• PROBLEM DESCRIPTION: Write out, word for word, every line from the one containing "RADIO3 pin CE: A4 -> D10" through the last line of the records below, both ends included.

• SUPPLIED MATERIAL:

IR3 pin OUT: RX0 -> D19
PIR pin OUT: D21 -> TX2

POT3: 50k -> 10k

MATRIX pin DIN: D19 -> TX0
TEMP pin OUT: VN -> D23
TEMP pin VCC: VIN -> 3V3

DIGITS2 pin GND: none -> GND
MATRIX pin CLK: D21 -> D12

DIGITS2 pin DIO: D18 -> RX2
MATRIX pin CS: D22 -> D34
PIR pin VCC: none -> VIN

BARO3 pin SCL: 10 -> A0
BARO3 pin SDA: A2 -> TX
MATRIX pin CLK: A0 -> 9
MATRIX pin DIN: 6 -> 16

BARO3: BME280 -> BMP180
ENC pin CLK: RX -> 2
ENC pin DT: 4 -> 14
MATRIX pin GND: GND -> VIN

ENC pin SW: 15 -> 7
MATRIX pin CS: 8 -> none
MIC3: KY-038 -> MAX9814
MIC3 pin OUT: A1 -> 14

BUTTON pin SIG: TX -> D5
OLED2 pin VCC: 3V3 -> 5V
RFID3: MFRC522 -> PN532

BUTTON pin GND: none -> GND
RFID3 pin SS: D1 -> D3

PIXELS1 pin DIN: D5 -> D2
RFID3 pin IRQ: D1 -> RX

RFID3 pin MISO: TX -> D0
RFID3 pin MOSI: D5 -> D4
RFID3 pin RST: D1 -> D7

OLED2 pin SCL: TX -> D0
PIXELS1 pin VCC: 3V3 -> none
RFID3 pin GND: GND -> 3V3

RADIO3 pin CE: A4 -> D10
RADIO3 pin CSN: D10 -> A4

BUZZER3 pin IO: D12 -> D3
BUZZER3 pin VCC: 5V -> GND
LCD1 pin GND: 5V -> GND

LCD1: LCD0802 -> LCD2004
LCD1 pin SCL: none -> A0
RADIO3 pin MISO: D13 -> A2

• FINISHED TASK:
RADIO3 pin CE: A4 -> D10
RADIO3 pin CSN: D10 -> A4

BUZZER3 pin IO: D12 -> D3
BUZZER3 pin VCC: 5V -> GND
LCD1 pin GND: 5V -> GND

LCD1: LCD0802 -> LCD2004
LCD1 pin SCL: none -> A0
RADIO3 pin MISO: D13 -> A2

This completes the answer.